● Activity: Copy the data verbatim and leave out every picture.

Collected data
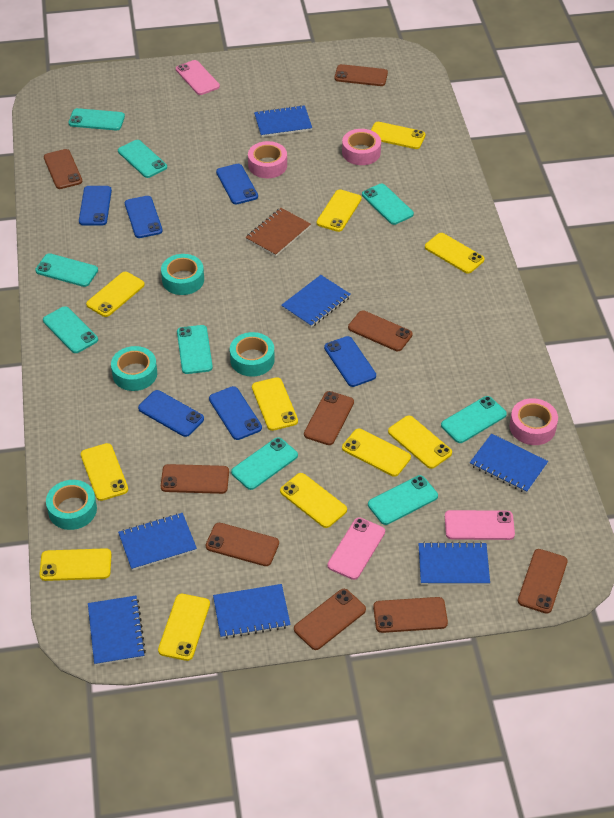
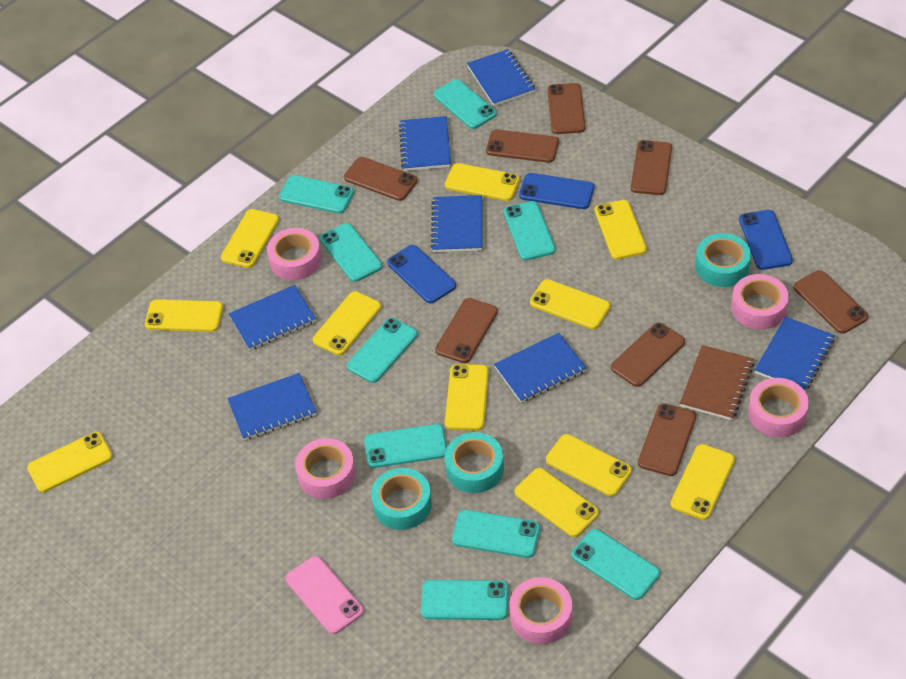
blue phone: 6 -> 3
brown phone: 9 -> 8
pink phone: 3 -> 1
pink tape: 3 -> 5
turquoise tape: 4 -> 3

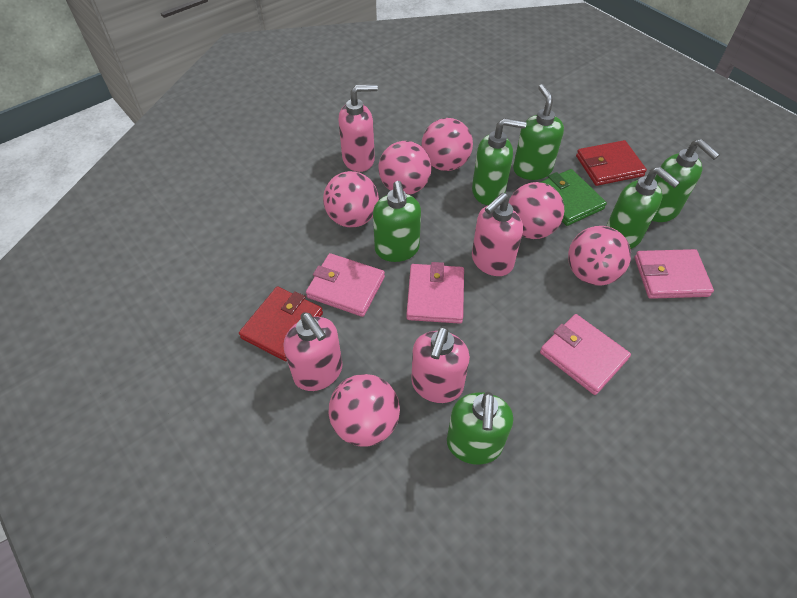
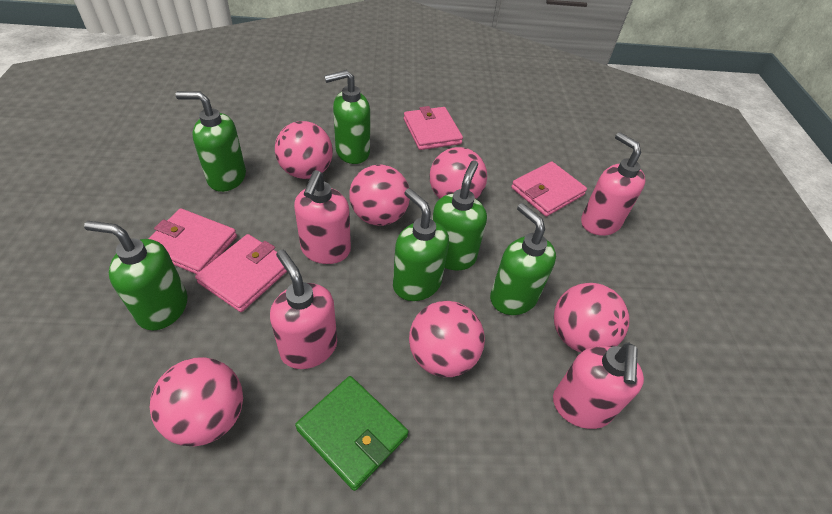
red wallet: 2 -> 0

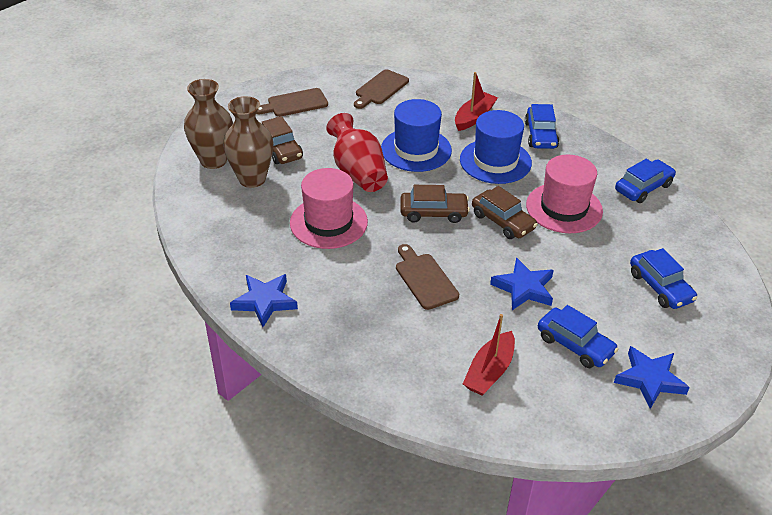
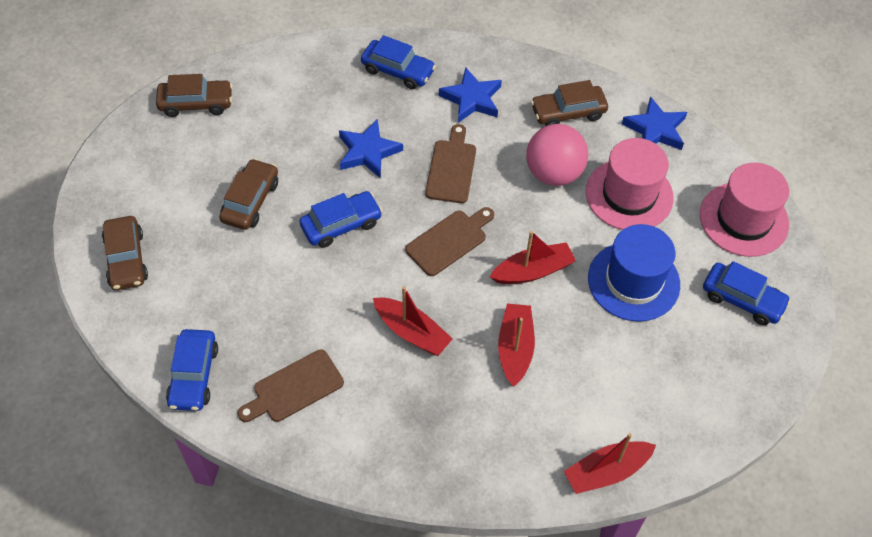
blue hat: 2 -> 1
brown car: 3 -> 4
brown vase: 2 -> 0
pink ball: 0 -> 1
red boat: 2 -> 4
red vase: 1 -> 0

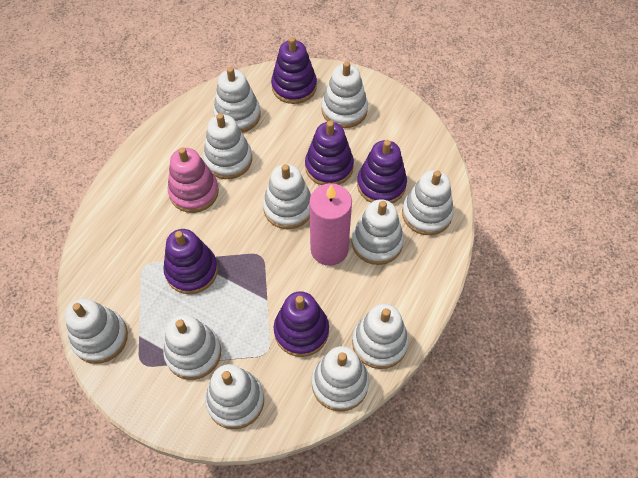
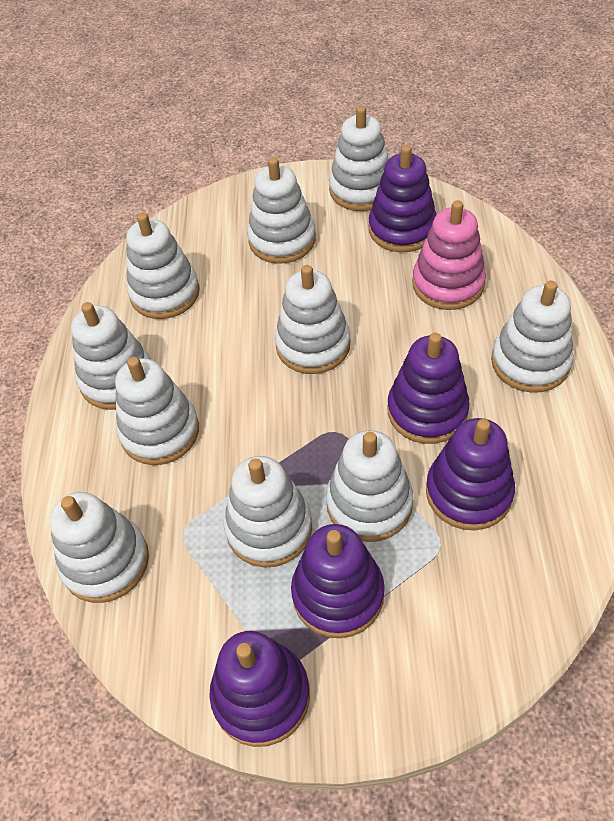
pink candle: 1 -> 0
white stacking toy: 11 -> 10

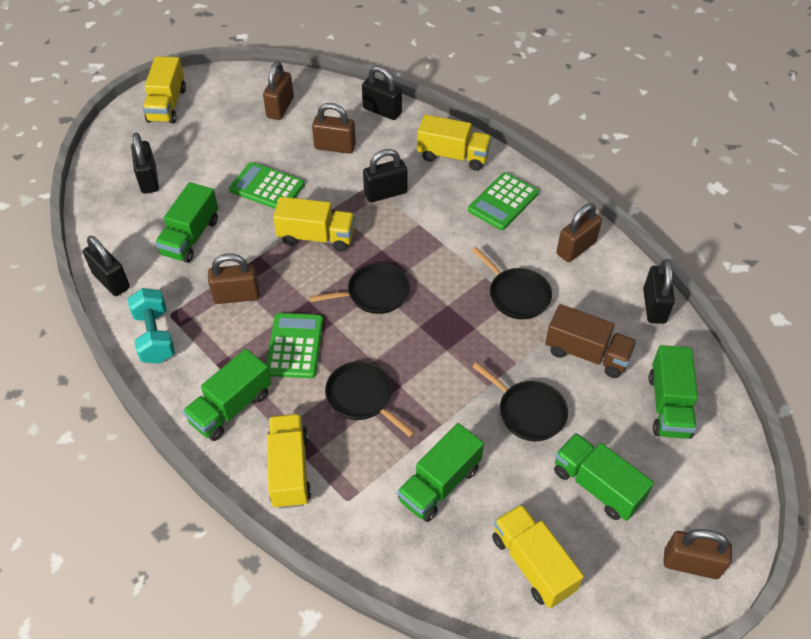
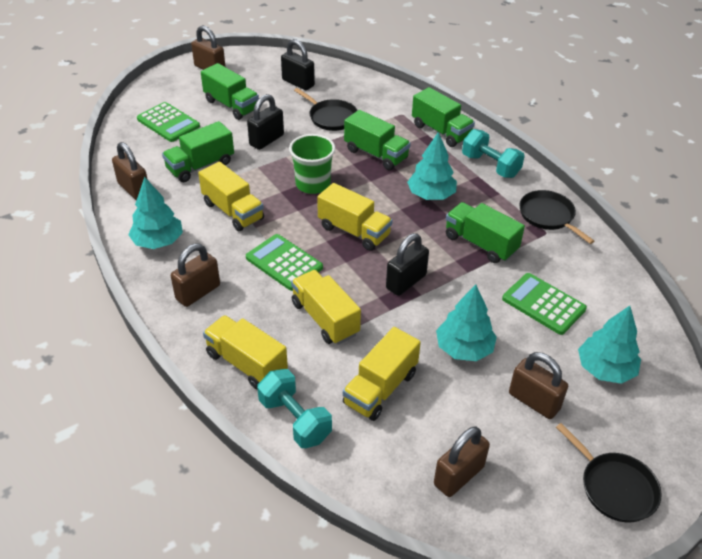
black padlock: 5 -> 3
black pan: 4 -> 3
brown truck: 1 -> 0
green cup: 0 -> 1
turquoise dumbbell: 1 -> 2
turquoise tree: 0 -> 4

● Output:
blue phone: 6 -> 3
brown phone: 9 -> 8
pink phone: 3 -> 1
pink tape: 3 -> 5
turquoise tape: 4 -> 3

red wallet: 2 -> 0

blue hat: 2 -> 1
brown car: 3 -> 4
brown vase: 2 -> 0
pink ball: 0 -> 1
red boat: 2 -> 4
red vase: 1 -> 0

pink candle: 1 -> 0
white stacking toy: 11 -> 10

black padlock: 5 -> 3
black pan: 4 -> 3
brown truck: 1 -> 0
green cup: 0 -> 1
turquoise dumbbell: 1 -> 2
turquoise tree: 0 -> 4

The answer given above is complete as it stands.